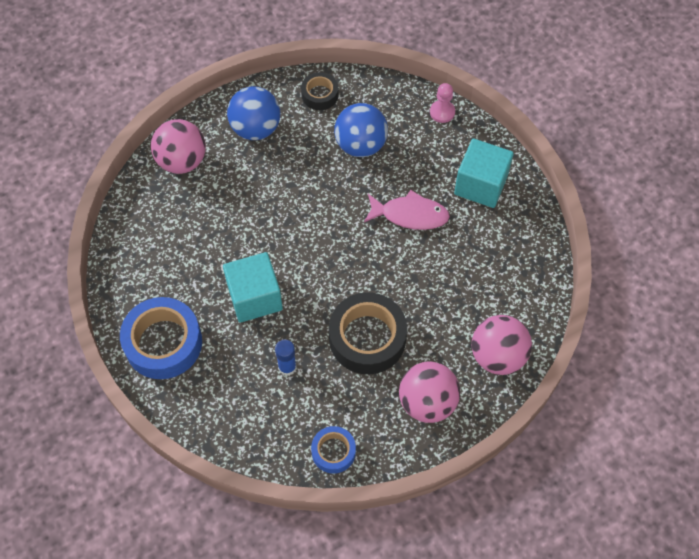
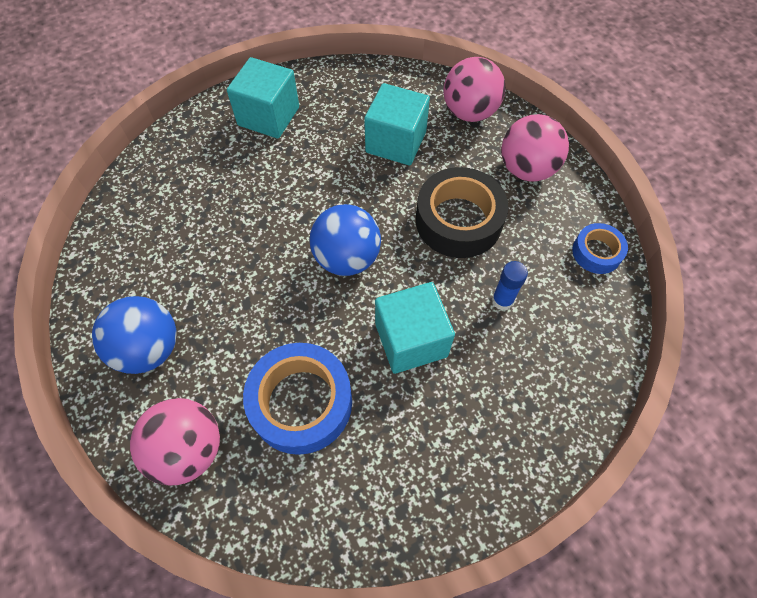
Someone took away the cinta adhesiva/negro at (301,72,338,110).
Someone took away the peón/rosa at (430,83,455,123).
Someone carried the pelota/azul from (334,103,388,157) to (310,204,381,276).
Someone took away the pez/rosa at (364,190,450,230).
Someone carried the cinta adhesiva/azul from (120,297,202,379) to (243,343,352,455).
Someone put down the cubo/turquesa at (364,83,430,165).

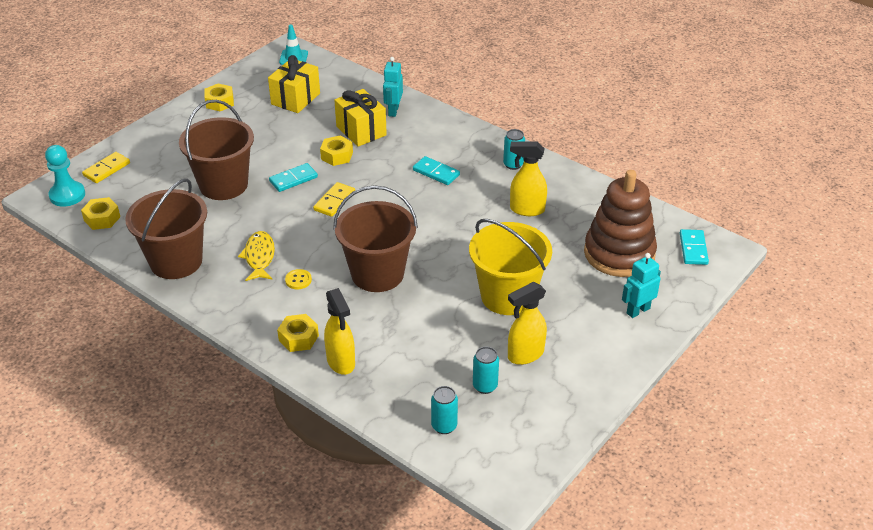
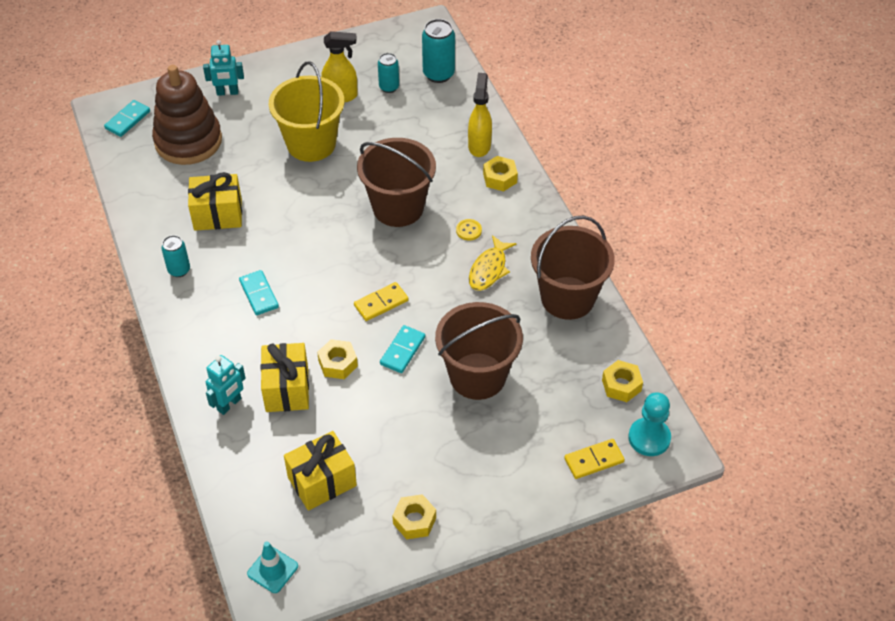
Someone swapped the pulverizador/amarillo at (510,141,547,216) for the regalo/amarillo at (188,172,242,231).
Someone rotated the ficha de dominó/turquesa at (269,163,318,192) by 60 degrees counterclockwise.
Someone scaled the lata/turquesa at (431,386,458,434) by 1.59.

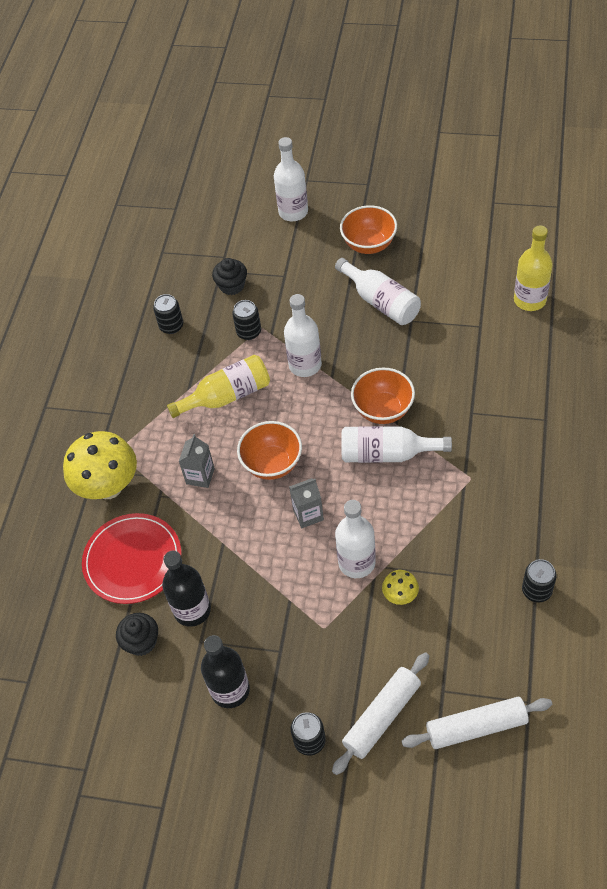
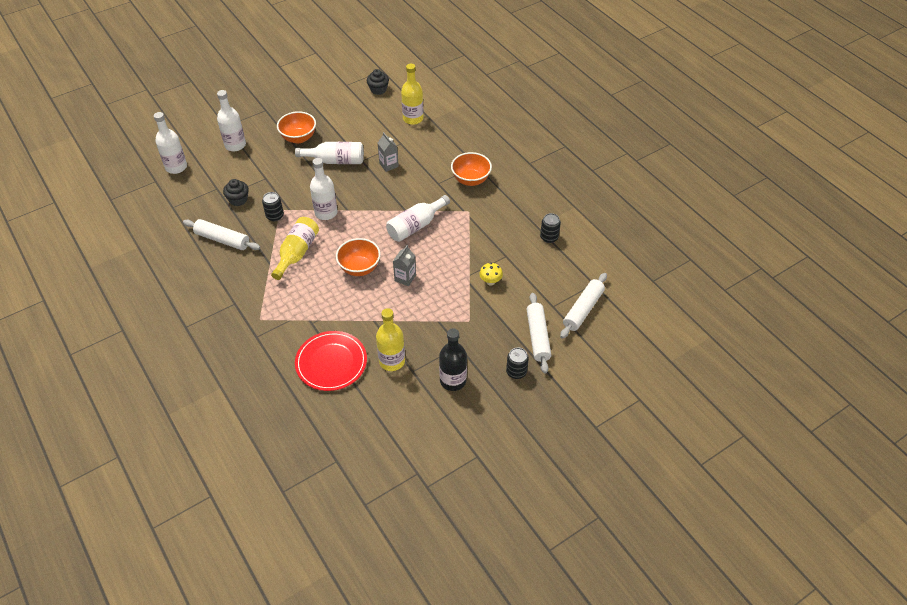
Someone swapped the lata/negro at (153,294,183,334) for the rodillo/blanco at (183,219,260,250).
Someone carried the cuenco/naranja from (351,367,415,424) to (451,152,492,186).
Someone took away the seta/amarillo at (63,431,137,499).
Someone carried the cartón de leche/gris from (179,434,215,488) to (378,132,399,172).
Someone carried the botella/blanco from (335,500,376,578) to (154,112,187,174).
Someone repainted the botella/negro at (162,551,211,627), which became the botella/amarillo at (376,308,405,371).
Someone carried the magdalena/negro from (116,613,158,656) to (367,69,389,95).

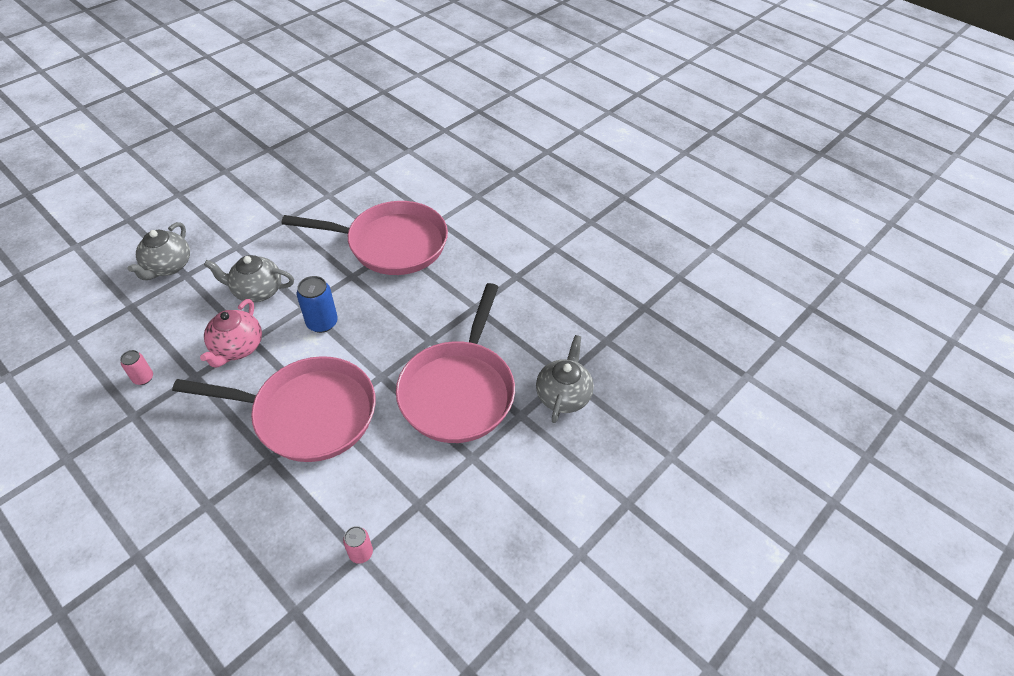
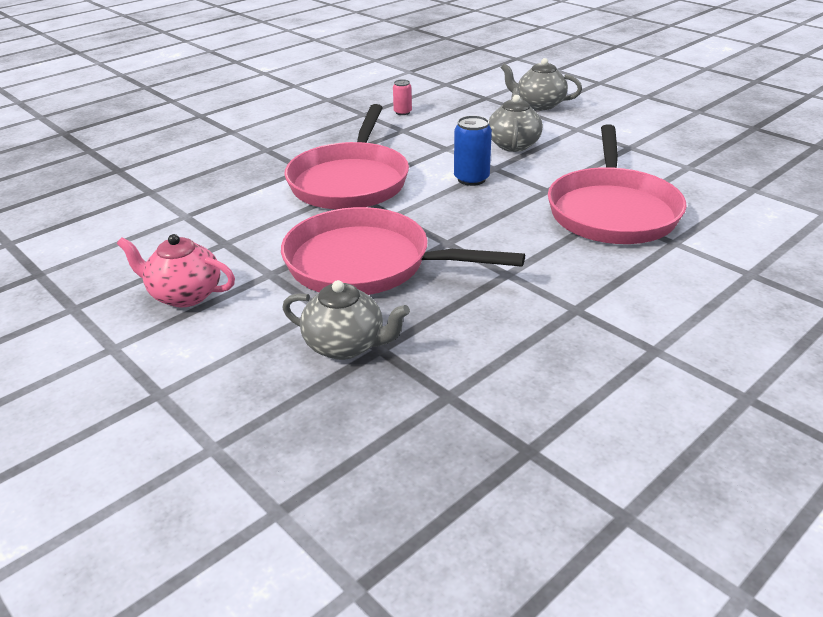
Someone carried the tetera/rosa from (200,299,262,368) to (117,234,235,307).
Someone took away the lata/rosa at (343,526,373,564).

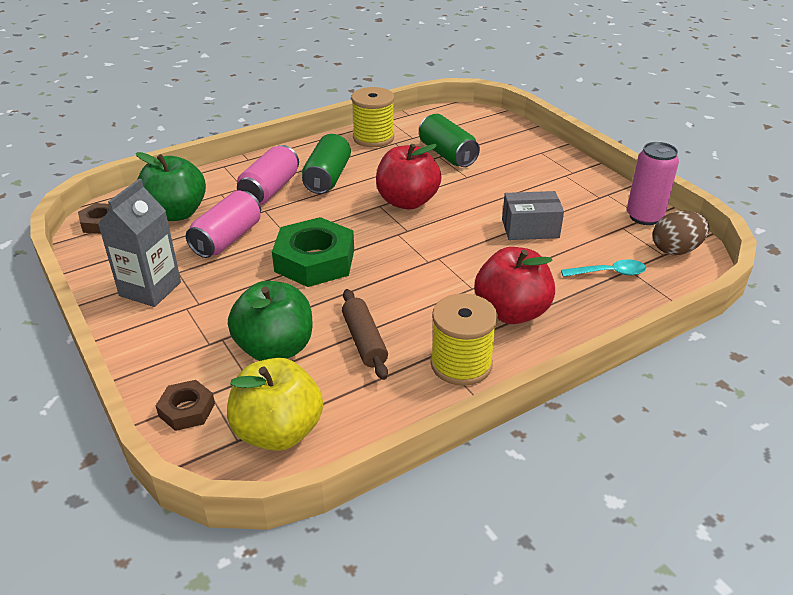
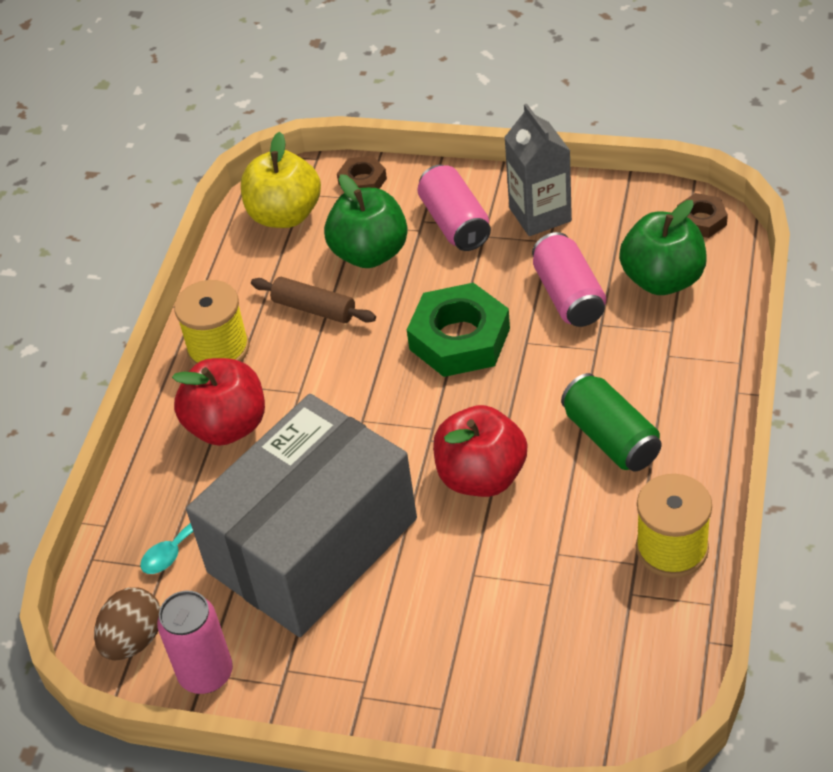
Someone took away the lata/verde at (419,114,480,167).
Someone carried the lata/rosa from (237,145,299,205) to (417,165,491,251).
Someone scaled the caja/gris at (502,191,564,240) by 2.44.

---+---

§ **What you need to do**:
The last line of the entries marks the end, and the line with "Someone swapped the lata/negro" marks the start. Output exactly those two lines and every line between them, nothing else, with the pictures left out.

§ **Task result**:
Someone swapped the lata/negro at (153,294,183,334) for the rodillo/blanco at (183,219,260,250).
Someone carried the cuenco/naranja from (351,367,415,424) to (451,152,492,186).
Someone took away the seta/amarillo at (63,431,137,499).
Someone carried the cartón de leche/gris from (179,434,215,488) to (378,132,399,172).
Someone carried the botella/blanco from (335,500,376,578) to (154,112,187,174).
Someone repainted the botella/negro at (162,551,211,627), which became the botella/amarillo at (376,308,405,371).
Someone carried the magdalena/negro from (116,613,158,656) to (367,69,389,95).

Someone carried the tetera/rosa from (200,299,262,368) to (117,234,235,307).
Someone took away the lata/rosa at (343,526,373,564).

Someone took away the lata/verde at (419,114,480,167).
Someone carried the lata/rosa from (237,145,299,205) to (417,165,491,251).
Someone scaled the caja/gris at (502,191,564,240) by 2.44.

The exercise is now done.